YOUR OBJECTIVE
Go over the data and work out how many lines include the word "white". Give that number only.

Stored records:
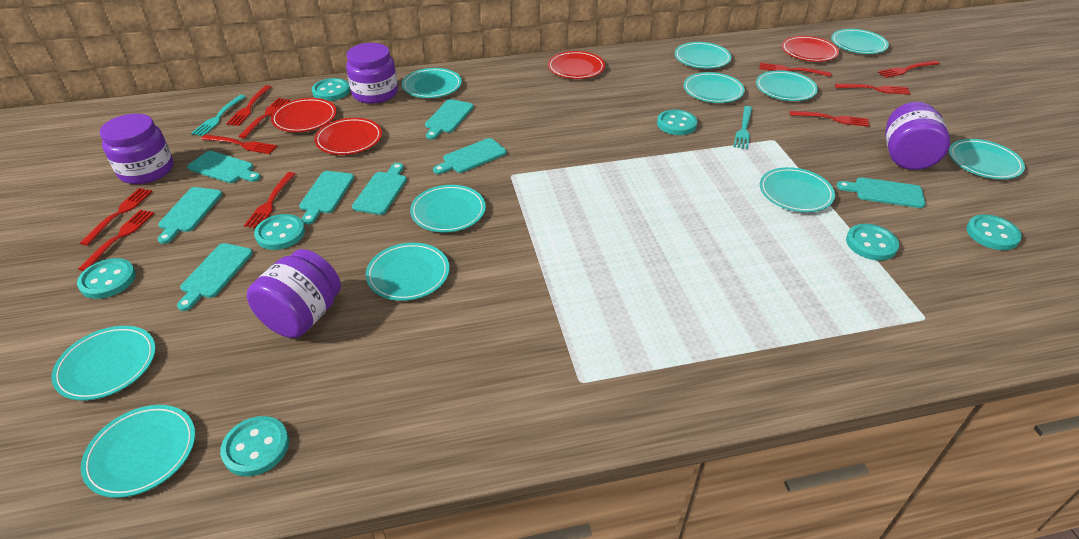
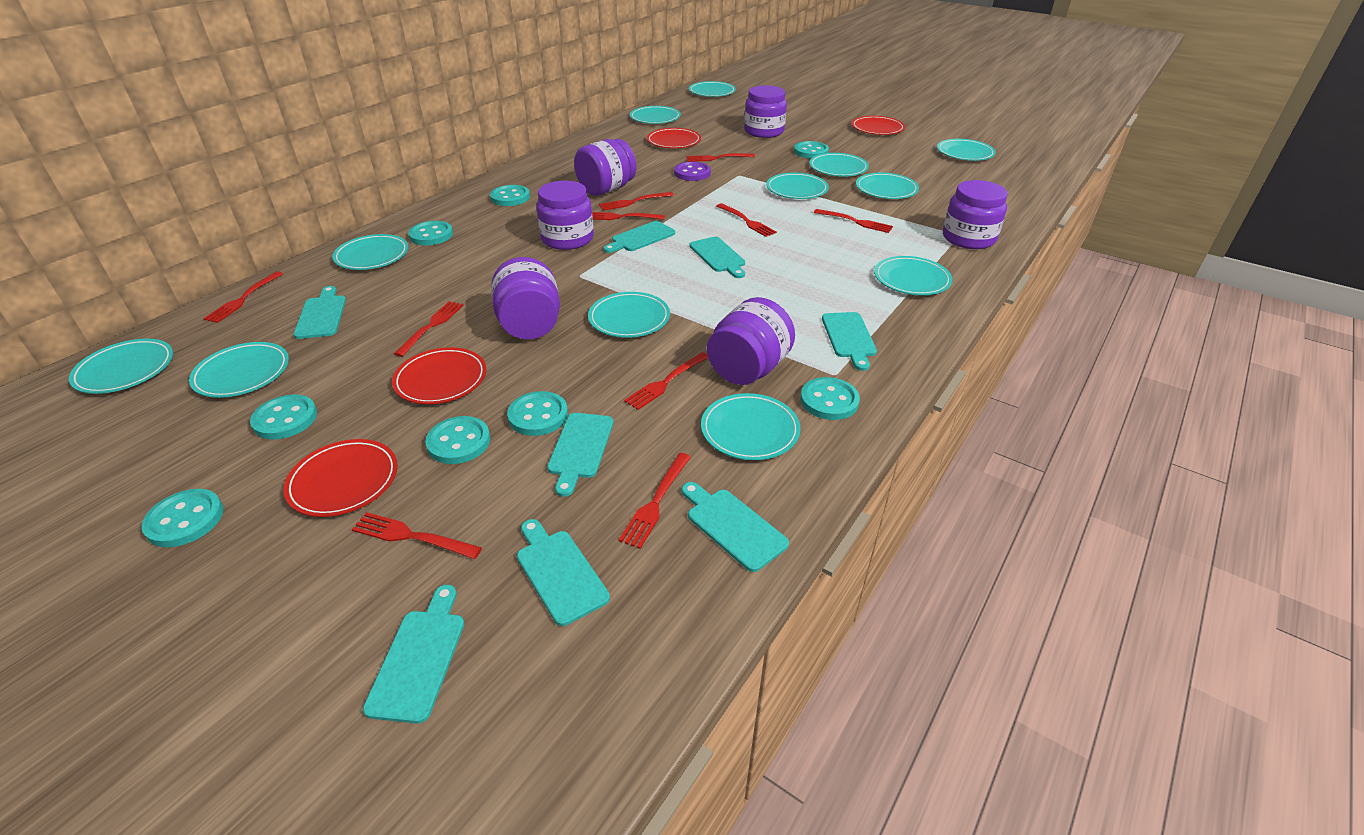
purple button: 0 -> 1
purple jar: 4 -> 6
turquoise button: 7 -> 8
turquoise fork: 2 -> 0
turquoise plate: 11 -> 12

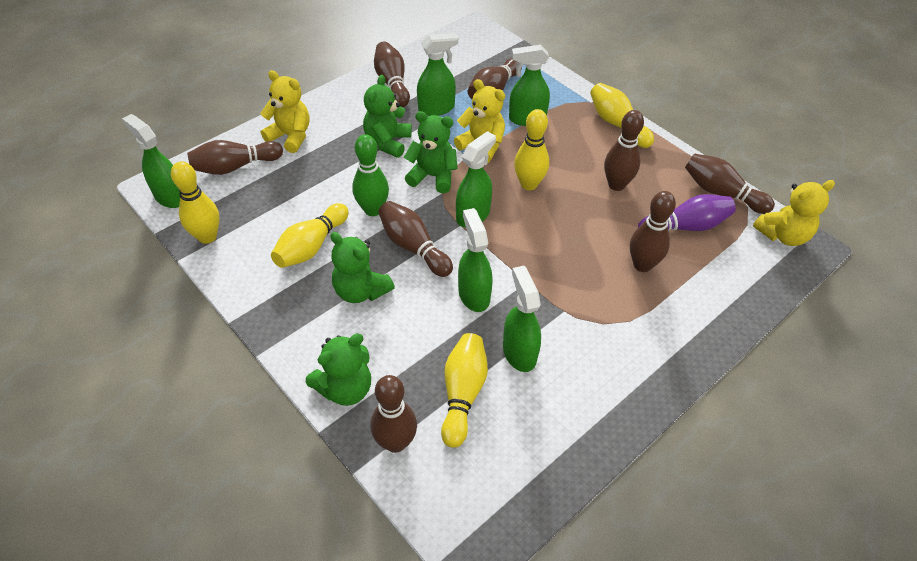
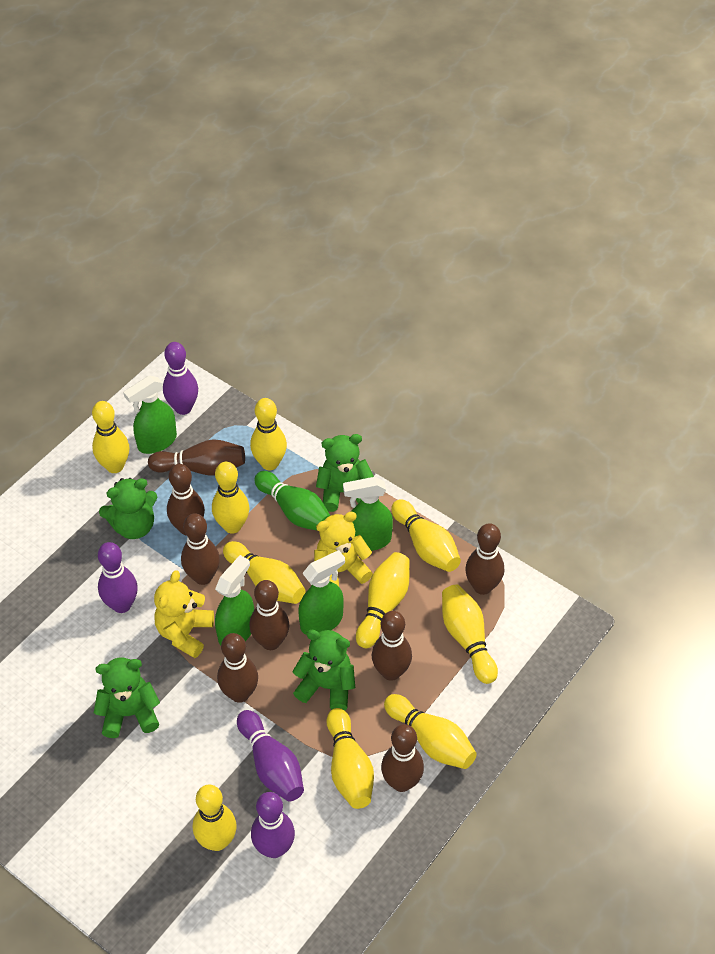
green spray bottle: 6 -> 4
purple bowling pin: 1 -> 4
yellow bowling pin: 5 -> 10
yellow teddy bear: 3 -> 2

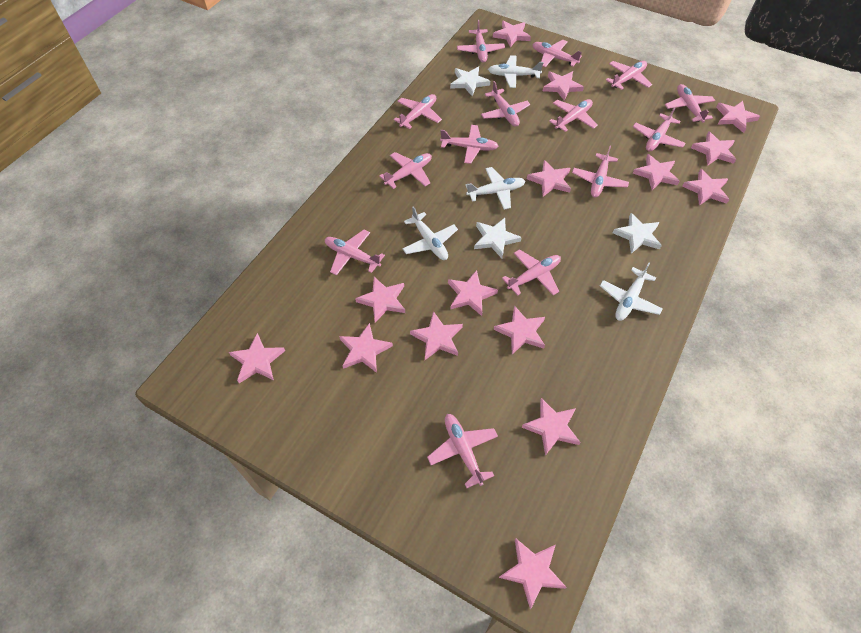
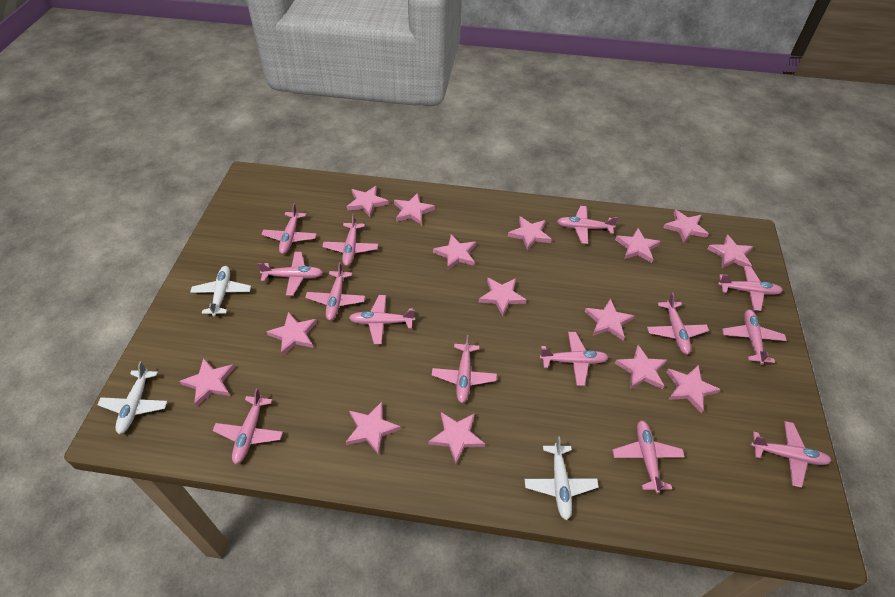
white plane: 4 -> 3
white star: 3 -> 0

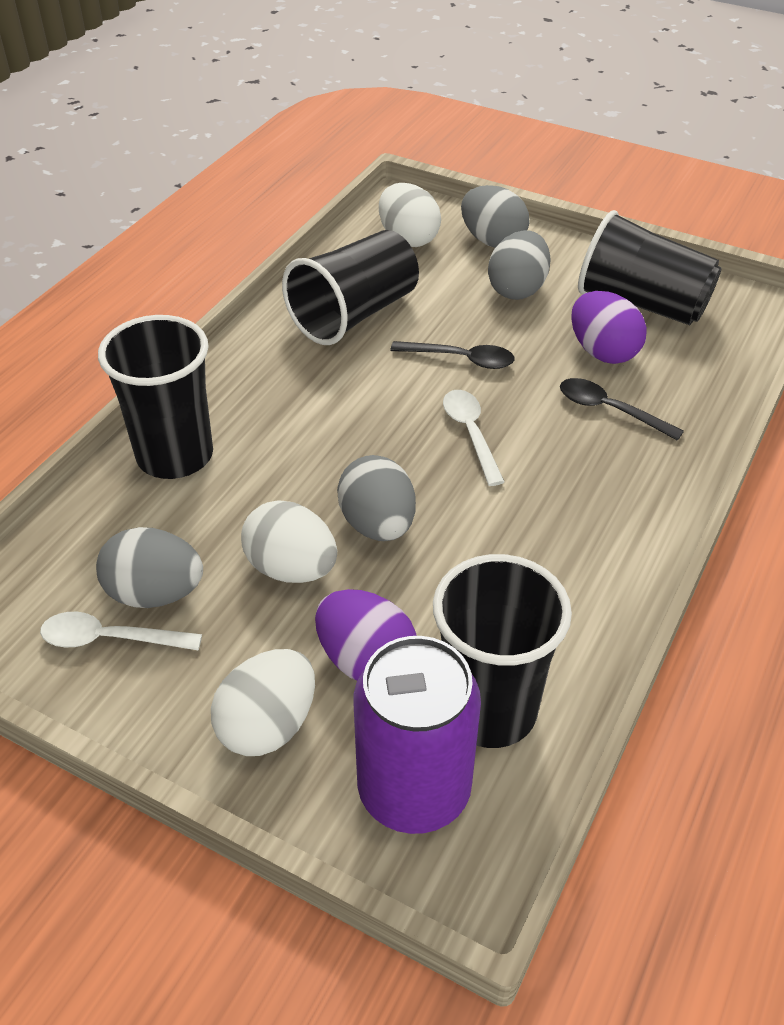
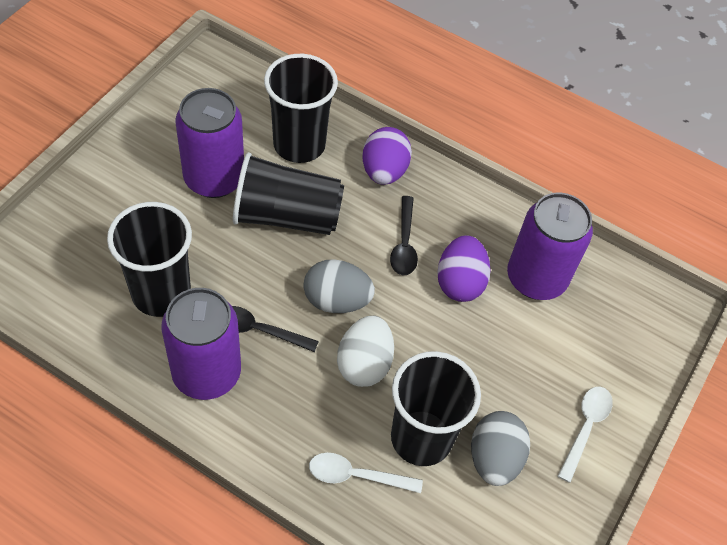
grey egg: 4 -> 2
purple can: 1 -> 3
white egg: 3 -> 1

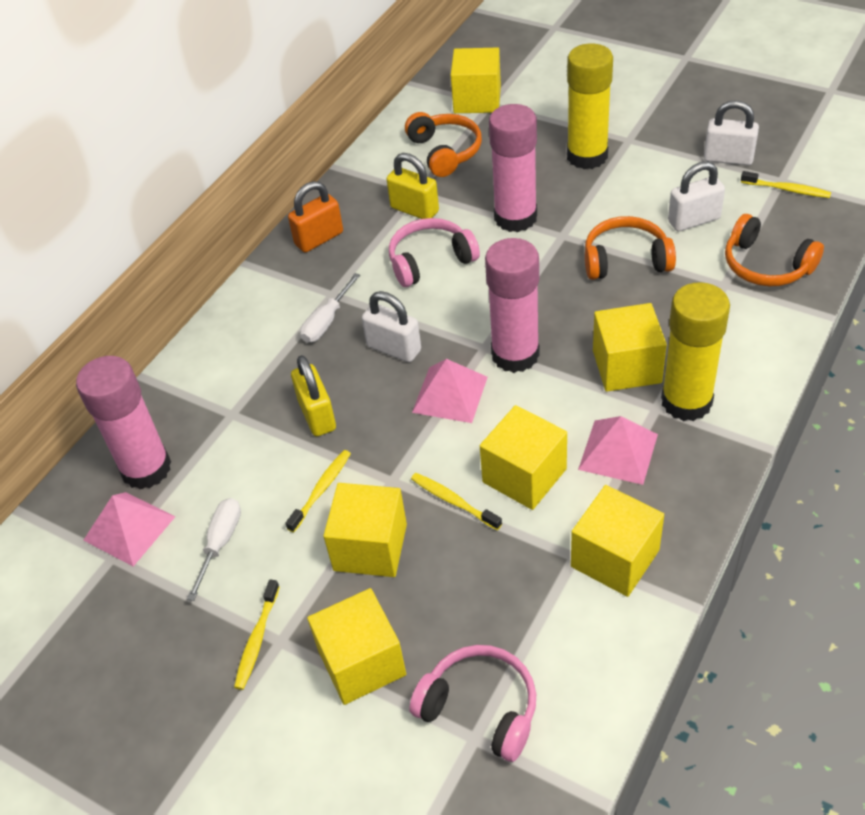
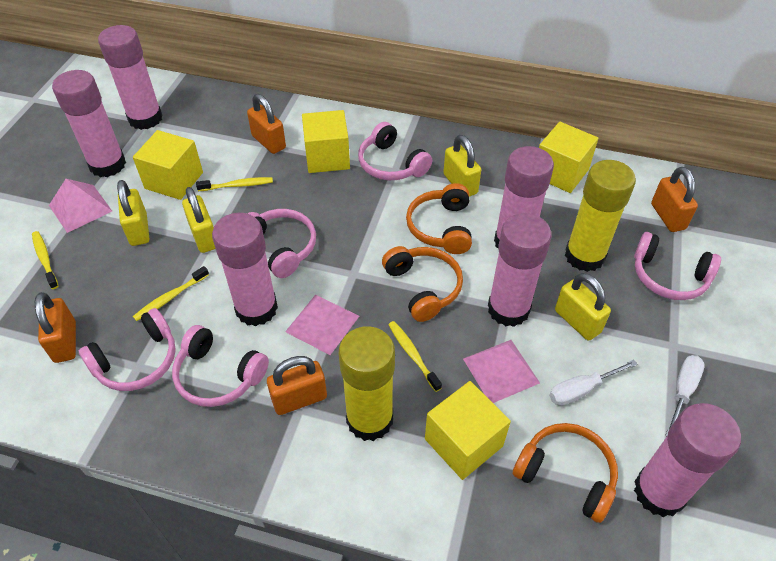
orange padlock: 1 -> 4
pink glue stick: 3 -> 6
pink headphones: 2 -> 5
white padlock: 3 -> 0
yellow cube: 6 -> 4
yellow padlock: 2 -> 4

WRITTEN SOLUTION
4